What the exercise asks :: The listing is to be reproduced exactly, excluding its pictures.

BEGIN Provided records

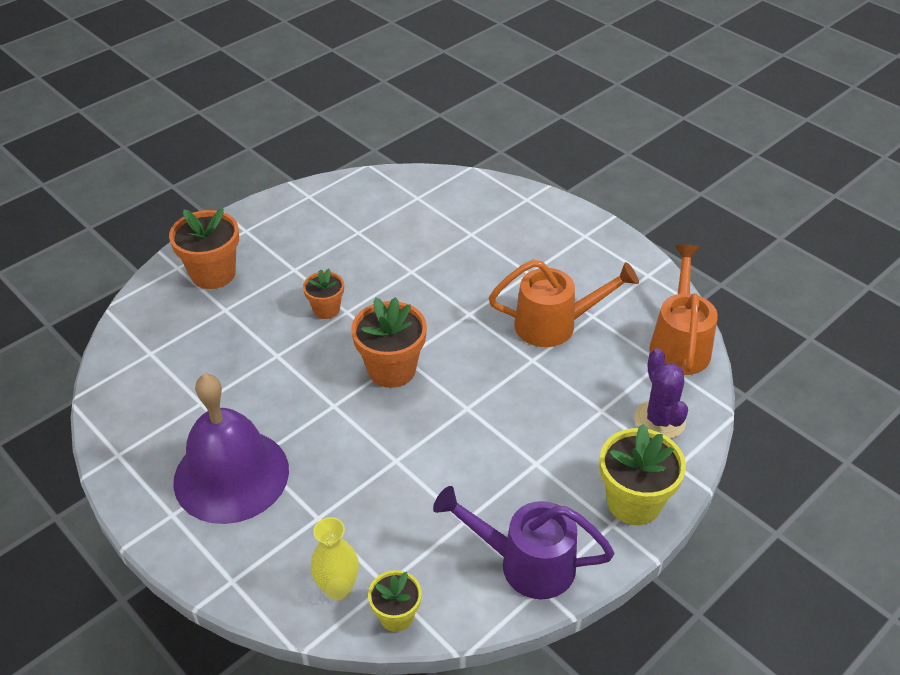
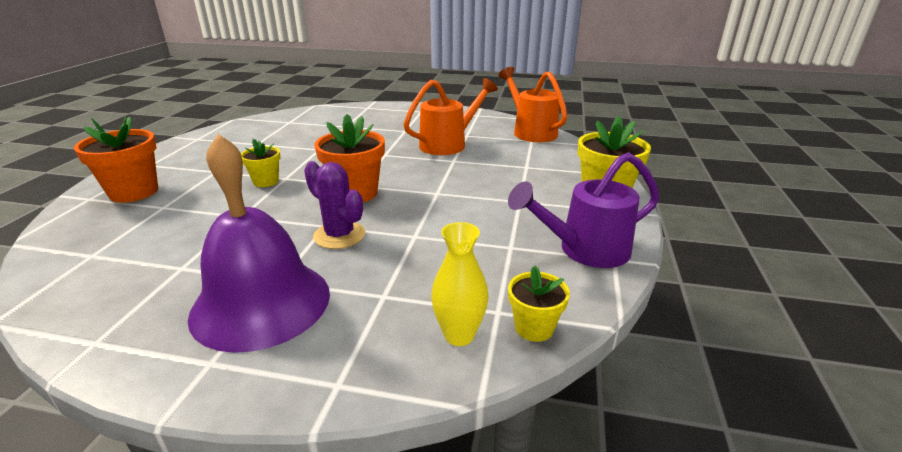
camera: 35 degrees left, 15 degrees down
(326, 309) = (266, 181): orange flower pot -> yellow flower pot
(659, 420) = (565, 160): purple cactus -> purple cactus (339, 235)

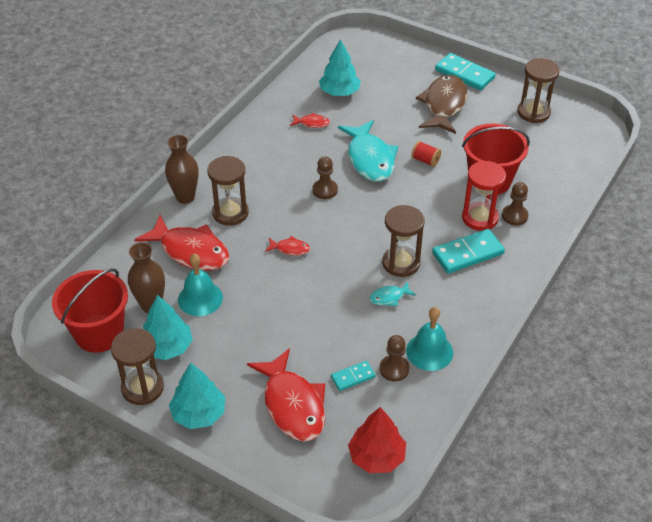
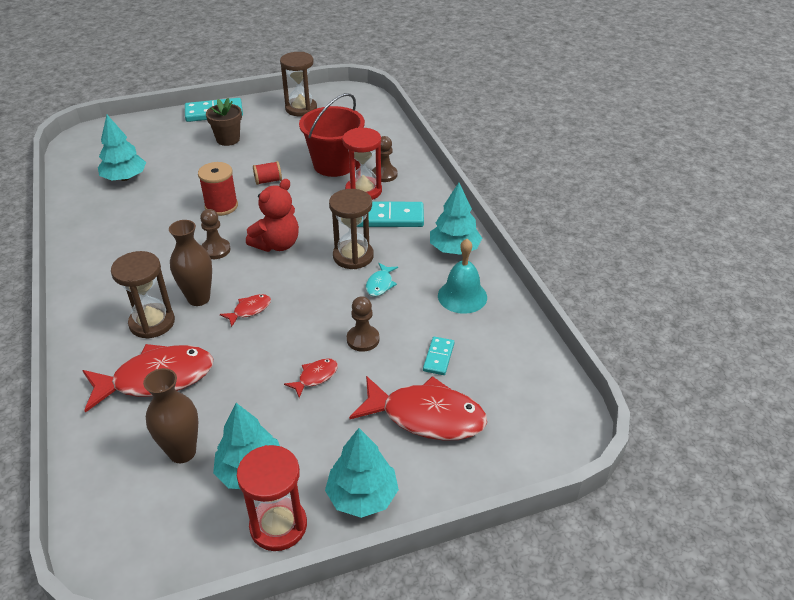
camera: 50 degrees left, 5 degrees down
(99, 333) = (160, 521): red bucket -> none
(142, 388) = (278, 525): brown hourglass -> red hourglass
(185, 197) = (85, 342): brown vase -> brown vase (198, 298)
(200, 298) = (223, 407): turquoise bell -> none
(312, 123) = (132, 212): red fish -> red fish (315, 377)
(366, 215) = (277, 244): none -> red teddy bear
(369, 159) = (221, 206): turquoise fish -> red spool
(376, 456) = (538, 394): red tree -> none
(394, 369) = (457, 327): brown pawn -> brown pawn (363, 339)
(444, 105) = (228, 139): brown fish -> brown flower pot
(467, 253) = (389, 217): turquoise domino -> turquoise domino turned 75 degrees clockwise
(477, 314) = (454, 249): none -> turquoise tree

END Provided records

Exercise answer ::
camera: 35 degrees left, 15 degrees down
(326, 309) = (266, 181): orange flower pot -> yellow flower pot
(659, 420) = (565, 160): purple cactus -> purple cactus (339, 235)

camera: 50 degrees left, 5 degrees down
(99, 333) = (160, 521): red bucket -> none
(142, 388) = (278, 525): brown hourglass -> red hourglass
(185, 197) = (85, 342): brown vase -> brown vase (198, 298)
(200, 298) = (223, 407): turquoise bell -> none
(312, 123) = (132, 212): red fish -> red fish (315, 377)
(366, 215) = (277, 244): none -> red teddy bear
(369, 159) = (221, 206): turquoise fish -> red spool
(376, 456) = (538, 394): red tree -> none
(394, 369) = (457, 327): brown pawn -> brown pawn (363, 339)
(444, 105) = (228, 139): brown fish -> brown flower pot
(467, 253) = (389, 217): turquoise domino -> turquoise domino turned 75 degrees clockwise
(477, 314) = (454, 249): none -> turquoise tree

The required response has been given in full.